=== Material provided ===

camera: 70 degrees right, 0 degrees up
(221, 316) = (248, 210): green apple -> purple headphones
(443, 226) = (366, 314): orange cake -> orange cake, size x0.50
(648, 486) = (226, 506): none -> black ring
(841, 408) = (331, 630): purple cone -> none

===
=== Material provided ===

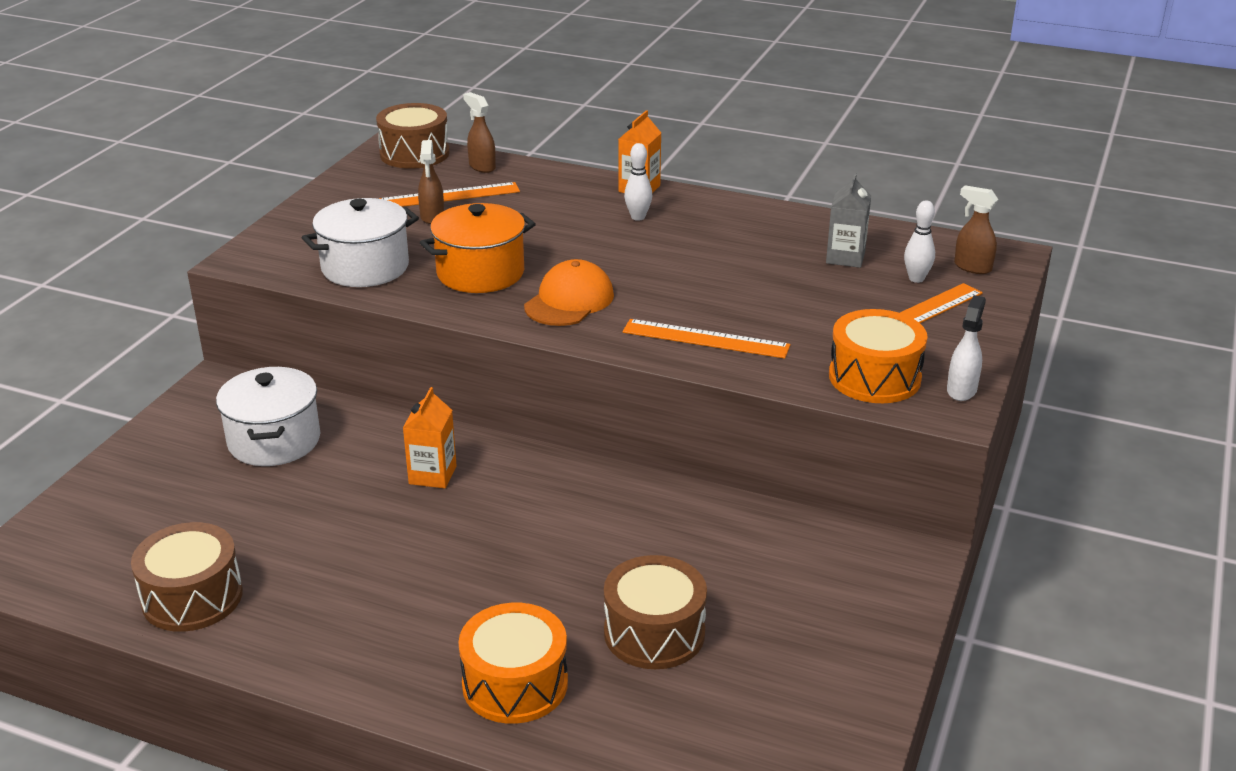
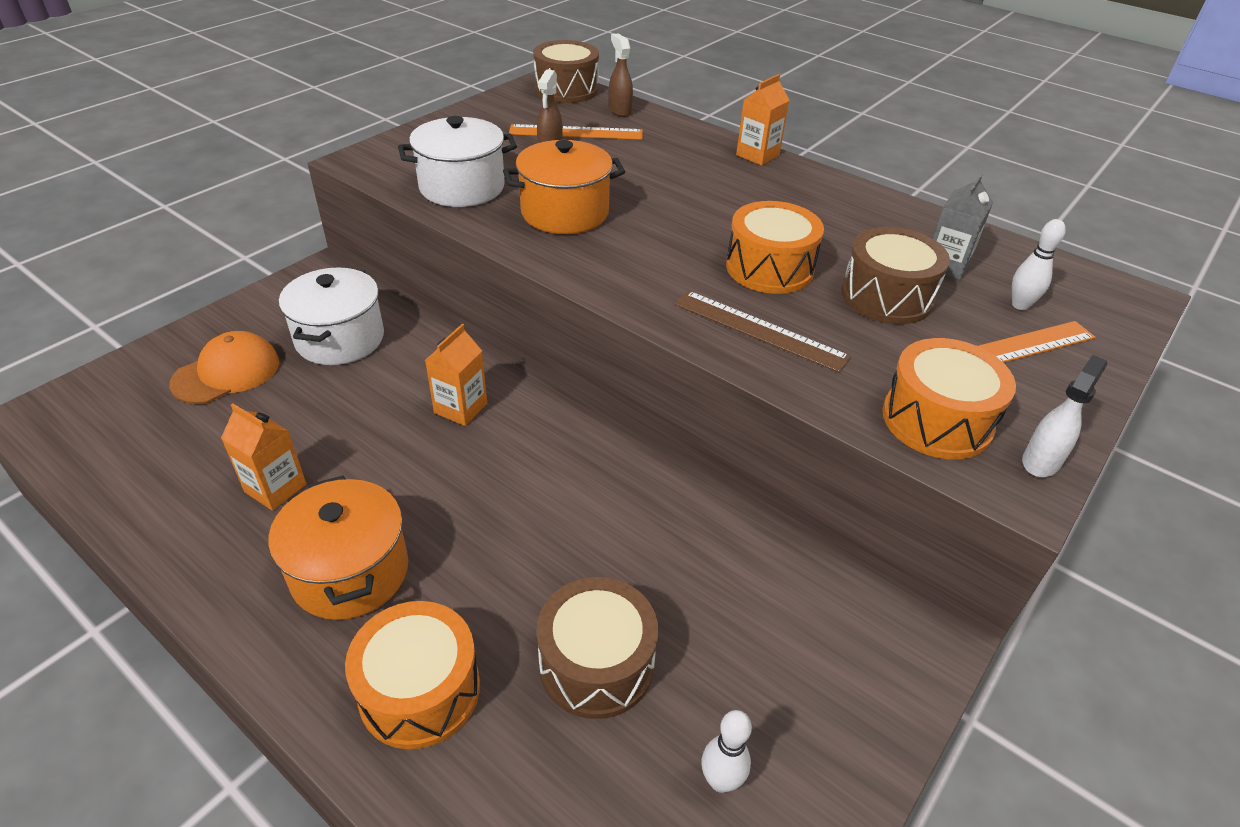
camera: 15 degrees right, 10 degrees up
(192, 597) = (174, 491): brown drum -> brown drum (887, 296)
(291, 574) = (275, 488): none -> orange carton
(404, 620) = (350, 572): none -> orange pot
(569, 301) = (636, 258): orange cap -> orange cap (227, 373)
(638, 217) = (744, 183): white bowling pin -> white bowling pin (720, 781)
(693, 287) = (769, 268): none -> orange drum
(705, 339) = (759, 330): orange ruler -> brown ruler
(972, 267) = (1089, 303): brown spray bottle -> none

===
=== Material provided ===

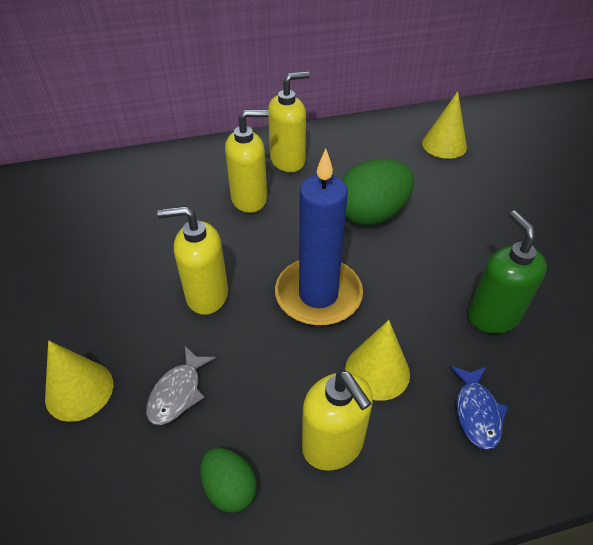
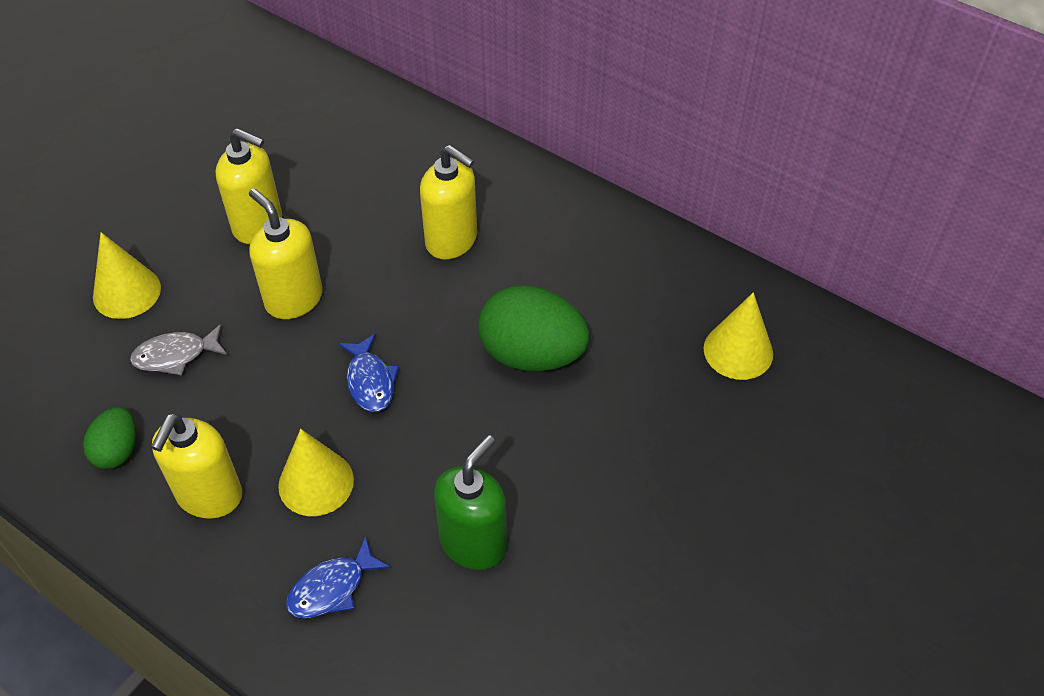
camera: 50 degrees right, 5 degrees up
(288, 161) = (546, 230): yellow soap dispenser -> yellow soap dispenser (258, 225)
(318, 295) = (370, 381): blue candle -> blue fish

===

_What is required_: Search the data above and return each line in which "right" occurs.

_Finished exercise_:
camera: 70 degrees right, 0 degrees up
camera: 15 degrees right, 10 degrees up
camera: 50 degrees right, 5 degrees up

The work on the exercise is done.